▶ [Try it]: Only the lines holding "purple" are wanted. Copy every one from the records below.

▶ [Data to process]:
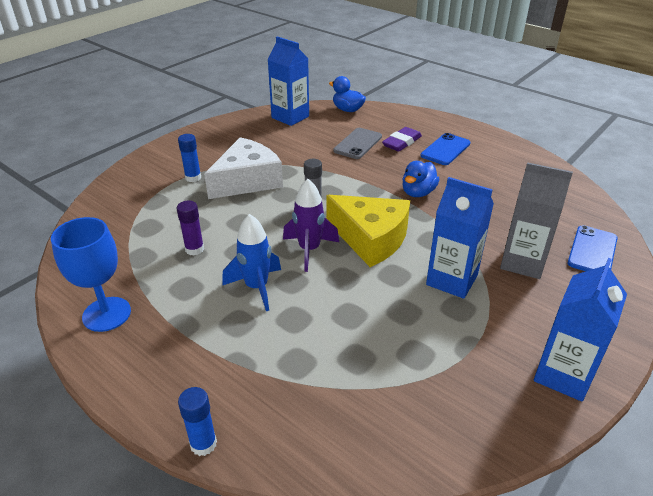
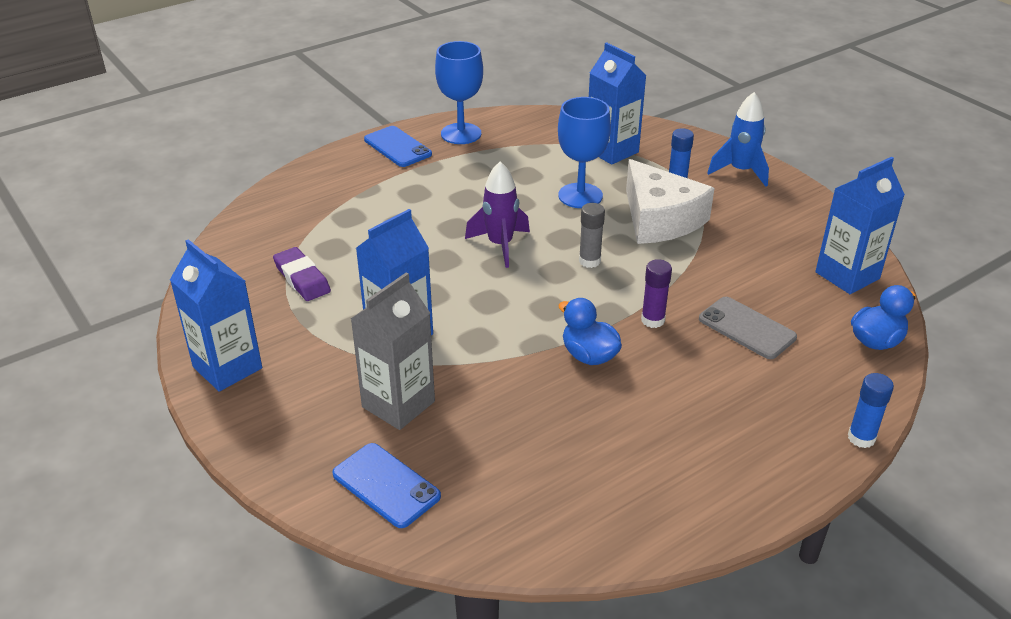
camera: 105 degrees right, 0 degrees up
(142, 212) = (612, 151): none -> blue carton
(194, 249) = (533, 177): purple glue stick -> purple glue stick (653, 320)
(203, 444) = (301, 170): blue glue stick -> blue glue stick (861, 438)
(221, 220) = (580, 196): none -> blue goblet
(257, 287) = (456, 207): blue rocket -> blue rocket (740, 171)
(371, 238) = (502, 291): yellow cheese -> none
(402, 142) = (745, 377): purple eraser -> purple eraser (302, 278)
(445, 149) = (712, 422): blue phone -> blue phone (397, 147)

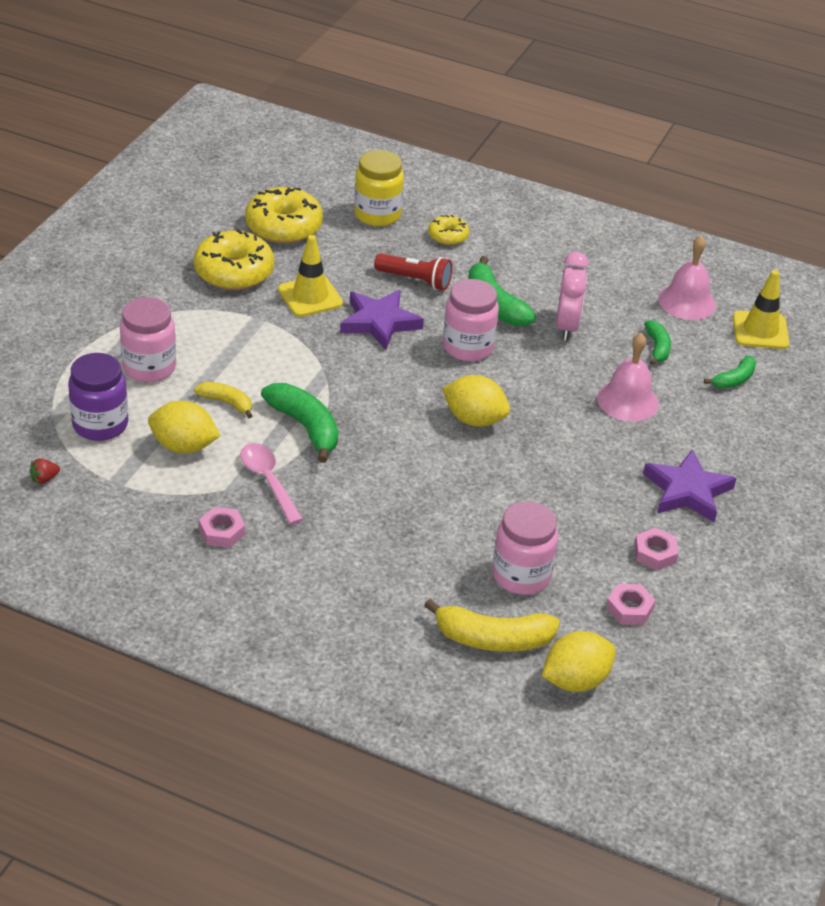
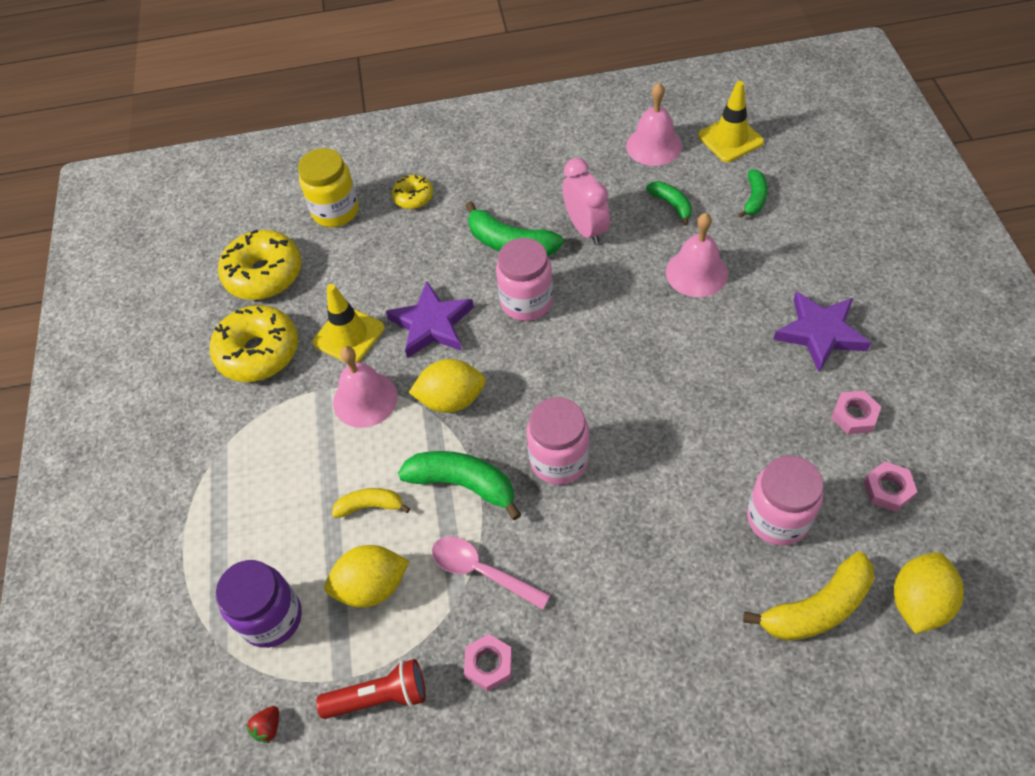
camera: 25 degrees left, 15 degrees up
(149, 367) = (265, 515): pink jar -> pink jar (559, 460)
(284, 340) = (365, 399): none -> pink bell
(415, 280) = (424, 260): red flashlight -> red flashlight (379, 696)
(474, 419) = (596, 375): yellow lemon -> yellow lemon (451, 400)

▶ [Solved problem]:
(194, 249) = (533, 177): purple glue stick -> purple glue stick (653, 320)
(402, 142) = (745, 377): purple eraser -> purple eraser (302, 278)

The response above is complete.